◆ **Data to examine**:

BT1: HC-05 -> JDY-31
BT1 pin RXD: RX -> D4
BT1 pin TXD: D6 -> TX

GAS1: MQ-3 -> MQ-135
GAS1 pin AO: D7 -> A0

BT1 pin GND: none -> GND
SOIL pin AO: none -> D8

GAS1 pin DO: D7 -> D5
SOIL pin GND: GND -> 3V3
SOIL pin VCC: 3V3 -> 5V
==
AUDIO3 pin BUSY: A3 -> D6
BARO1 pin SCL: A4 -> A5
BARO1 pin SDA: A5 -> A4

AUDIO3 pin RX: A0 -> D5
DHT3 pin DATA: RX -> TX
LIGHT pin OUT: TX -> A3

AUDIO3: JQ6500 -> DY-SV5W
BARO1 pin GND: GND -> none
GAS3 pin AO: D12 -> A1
==
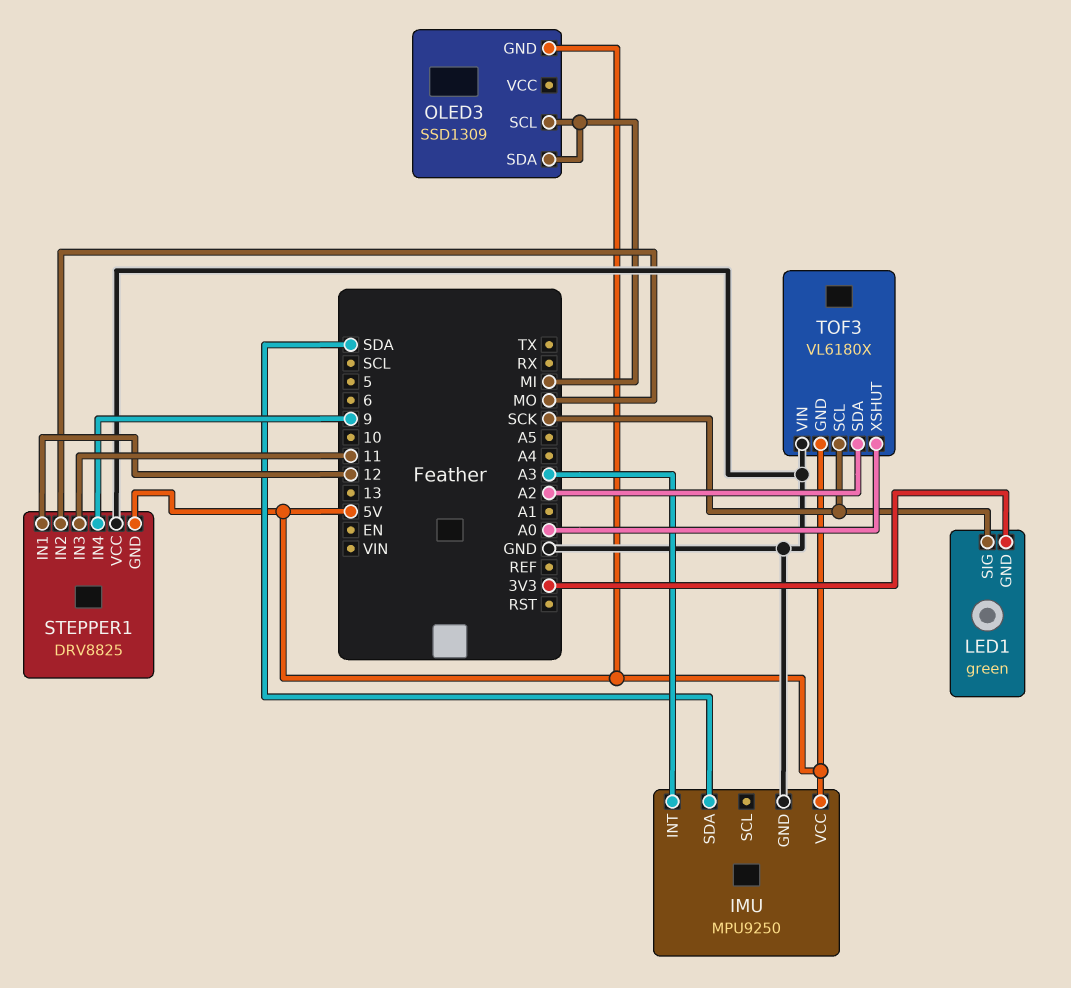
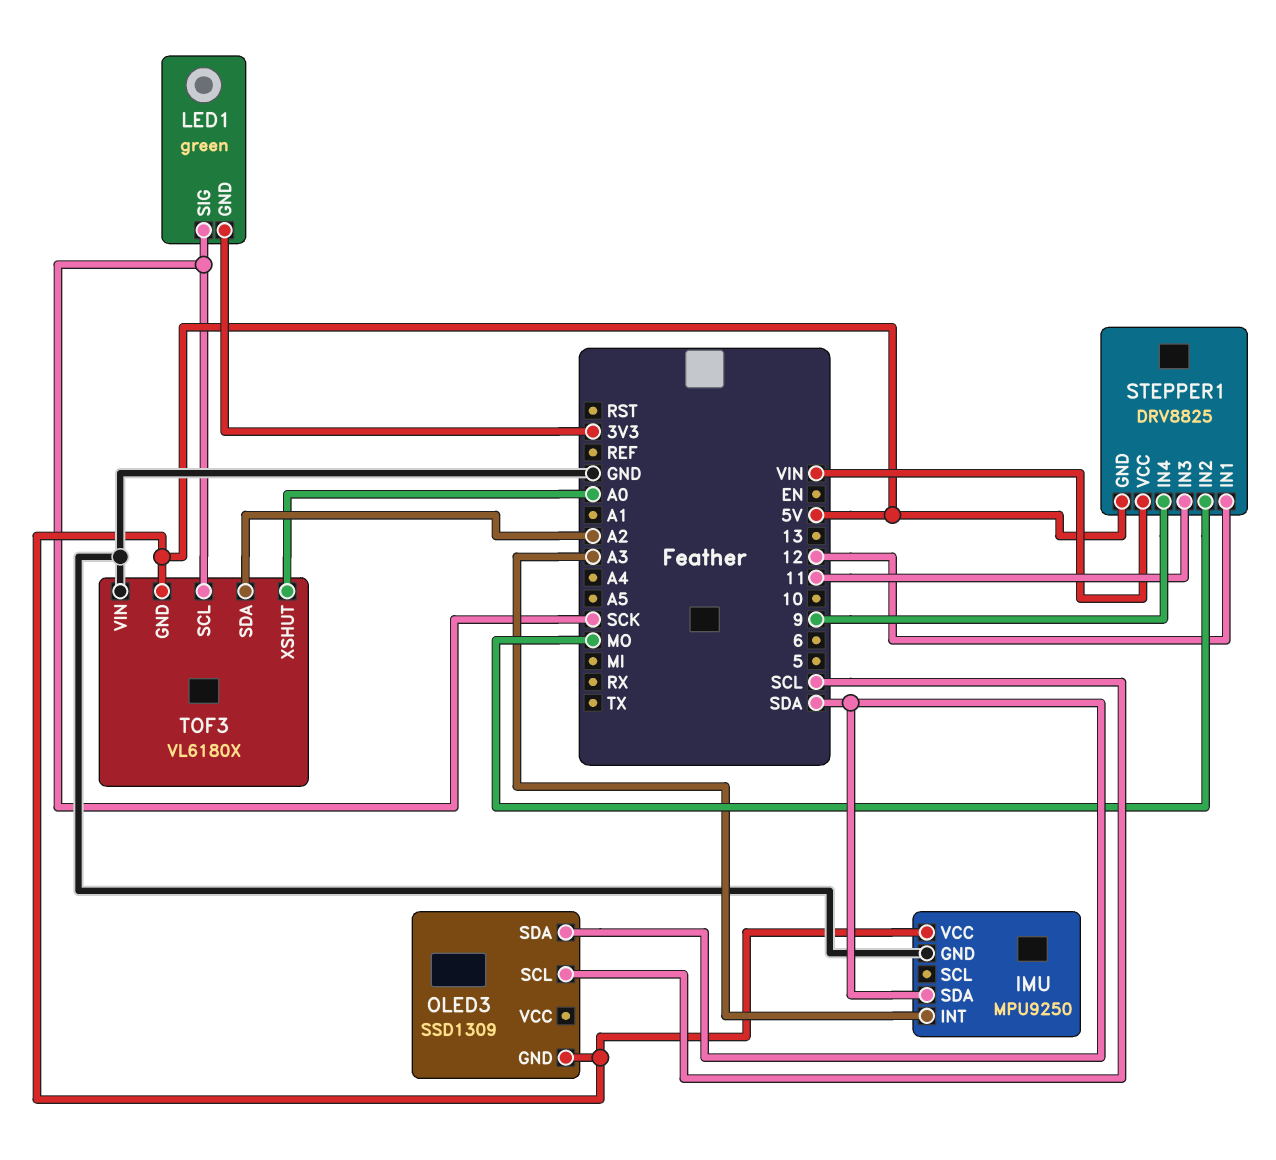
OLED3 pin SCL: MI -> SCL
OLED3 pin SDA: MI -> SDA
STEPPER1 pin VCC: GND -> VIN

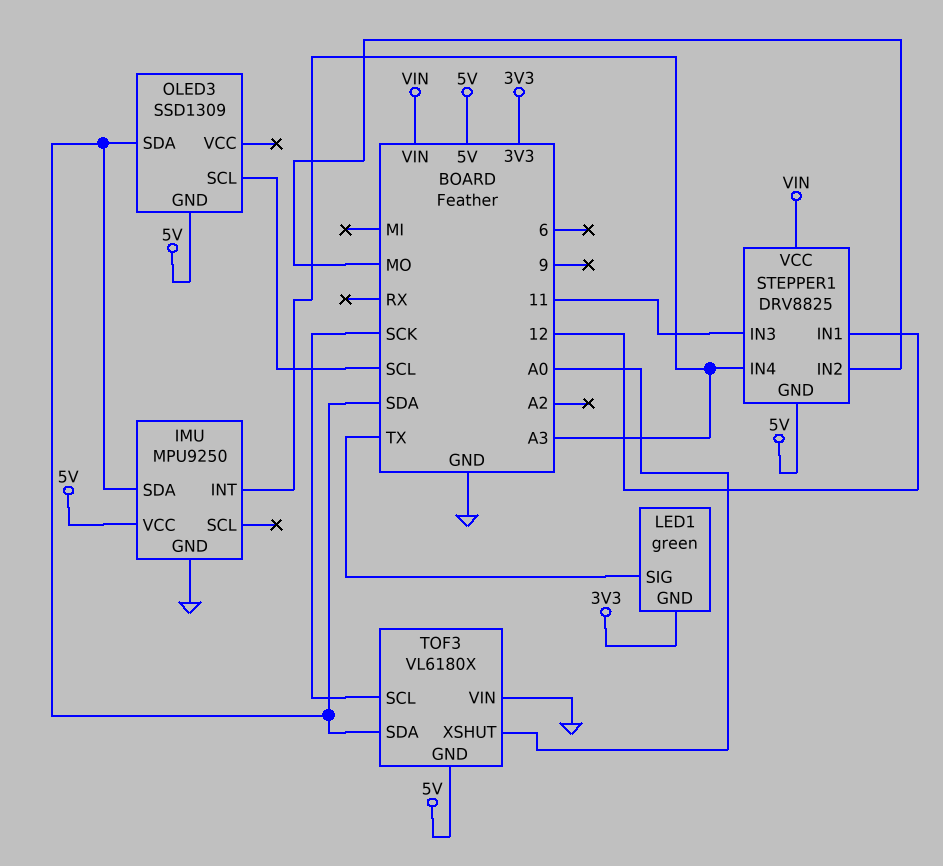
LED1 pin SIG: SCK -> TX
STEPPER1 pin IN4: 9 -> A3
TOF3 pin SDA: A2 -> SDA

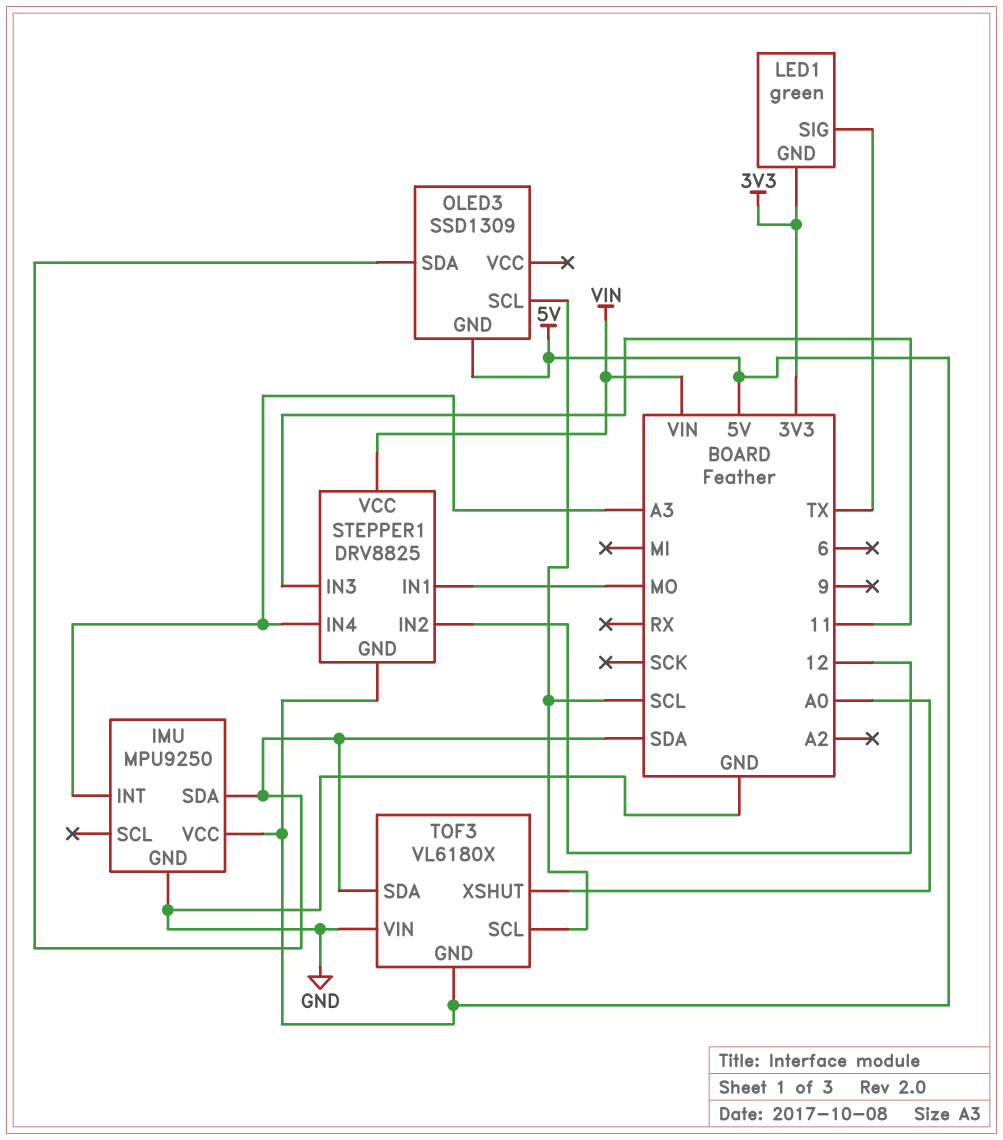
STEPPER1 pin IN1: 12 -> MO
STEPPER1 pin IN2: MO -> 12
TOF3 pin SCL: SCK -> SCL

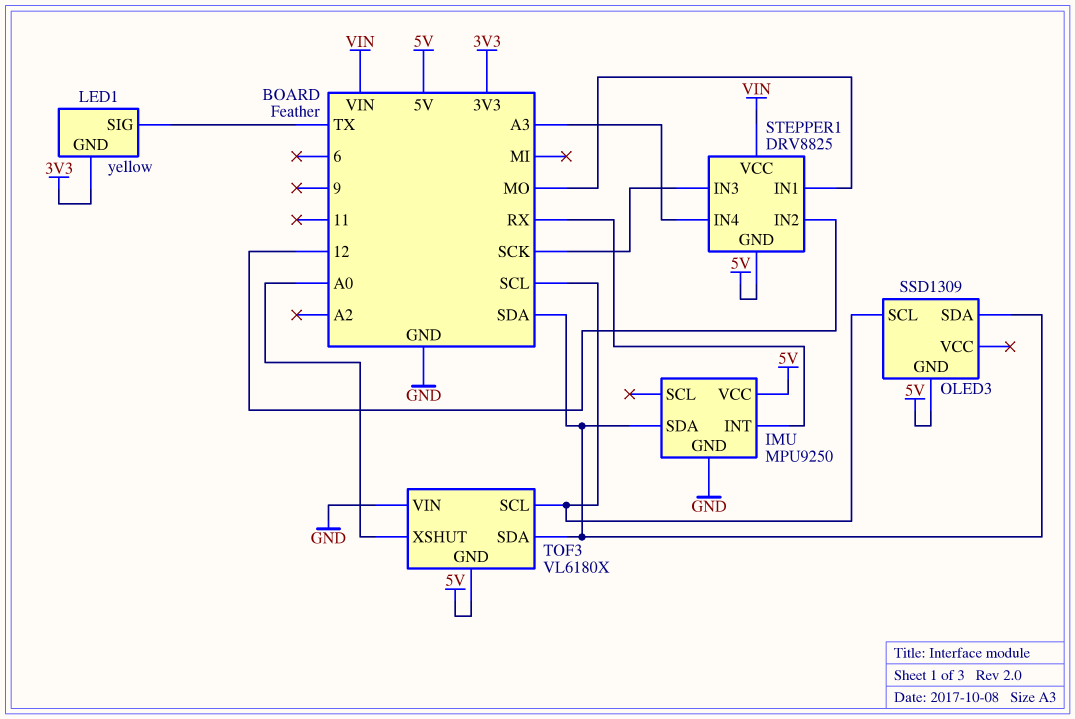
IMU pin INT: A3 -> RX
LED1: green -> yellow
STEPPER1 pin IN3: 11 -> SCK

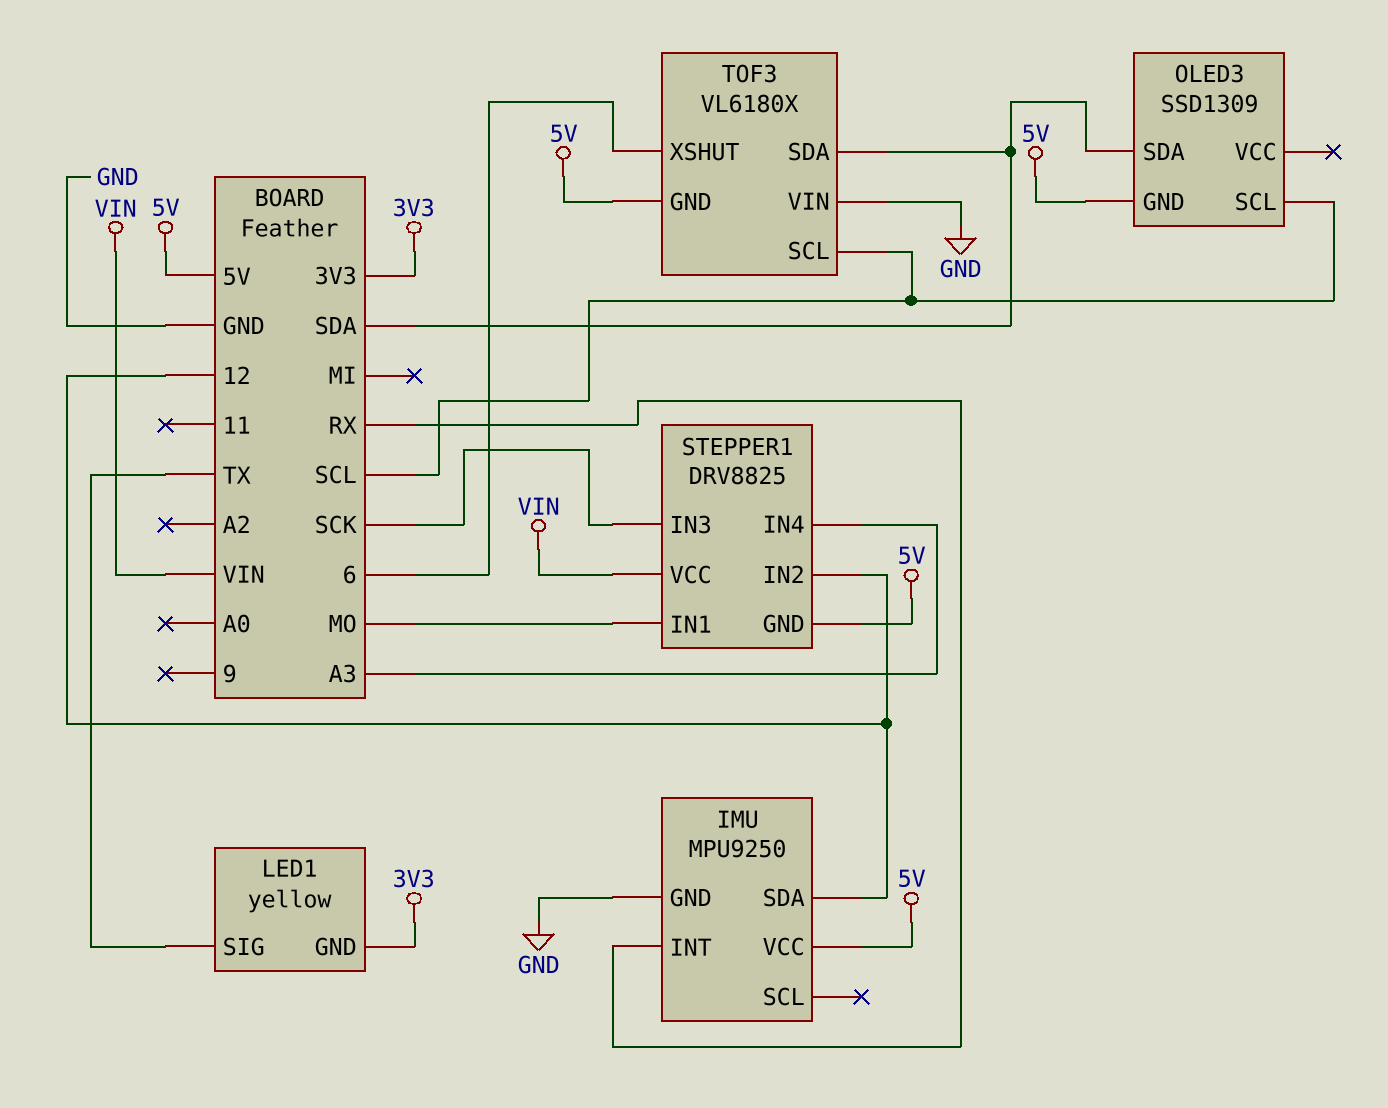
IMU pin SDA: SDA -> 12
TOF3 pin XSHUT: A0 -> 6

◆ **Exercise description**: Range to copy from the records above: the line containing "IMU pin INT: A3 -> RX" to the line containing "TOF3 pin XSHUT: A0 -> 6", both included. Output those lines exactly and only those, skipping pictures.

◆ **Solution to this task**:
IMU pin INT: A3 -> RX
LED1: green -> yellow
STEPPER1 pin IN3: 11 -> SCK

IMU pin SDA: SDA -> 12
TOF3 pin XSHUT: A0 -> 6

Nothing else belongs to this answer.